• Coordinate-based change listings:

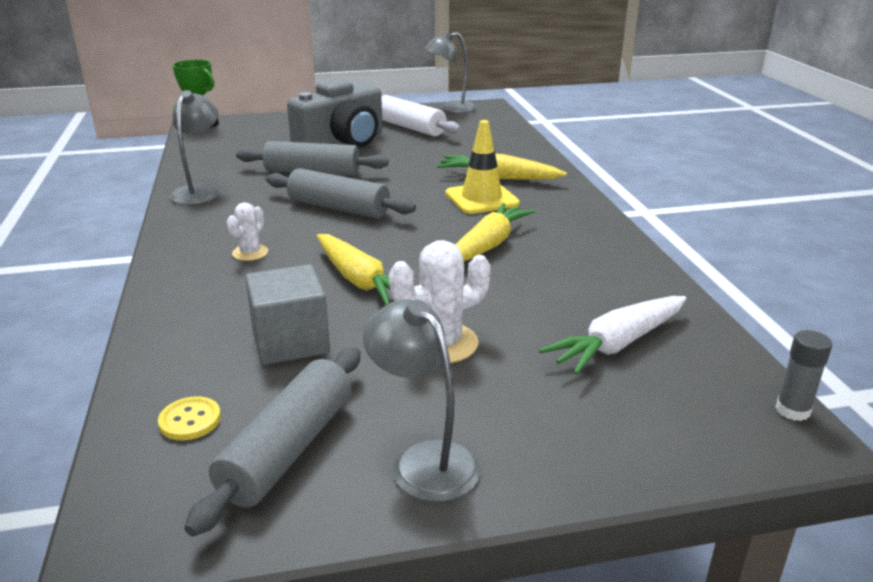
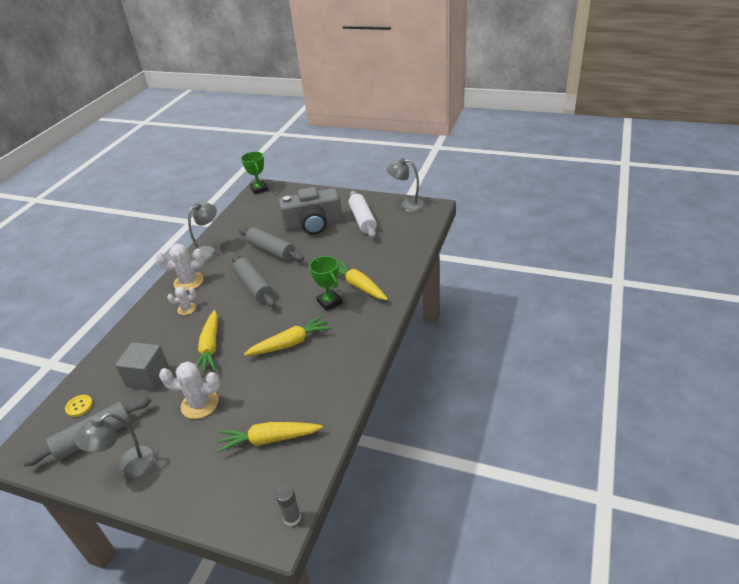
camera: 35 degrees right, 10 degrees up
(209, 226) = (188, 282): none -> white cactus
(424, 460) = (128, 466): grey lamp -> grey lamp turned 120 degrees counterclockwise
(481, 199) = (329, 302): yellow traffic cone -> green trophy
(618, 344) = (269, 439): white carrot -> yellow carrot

...

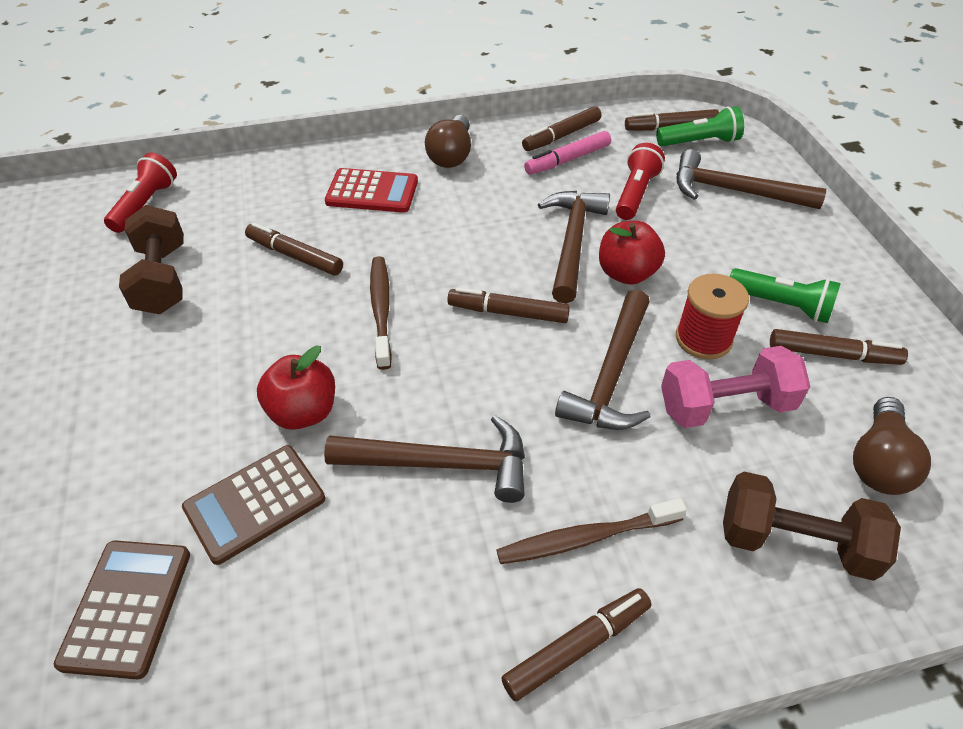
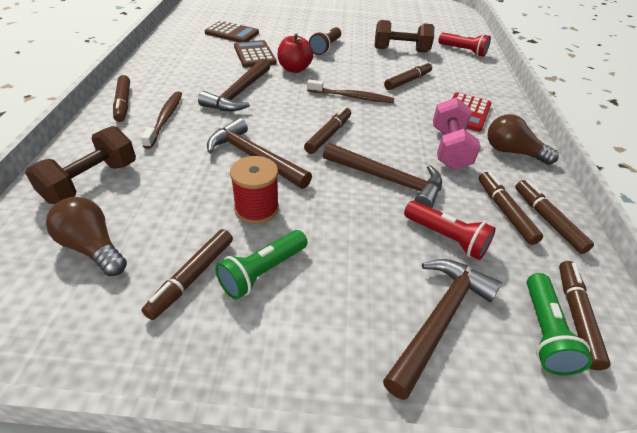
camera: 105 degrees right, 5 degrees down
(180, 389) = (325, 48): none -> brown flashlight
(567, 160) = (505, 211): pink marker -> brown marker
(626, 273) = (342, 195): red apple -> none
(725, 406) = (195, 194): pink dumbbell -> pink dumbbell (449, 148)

• EXERCISE OBJECTIVE: Using the entries above, find all lines with "yellow". Copy them.

• THE COMPLETED TASK:
(481, 199) = (329, 302): yellow traffic cone -> green trophy
(618, 344) = (269, 439): white carrot -> yellow carrot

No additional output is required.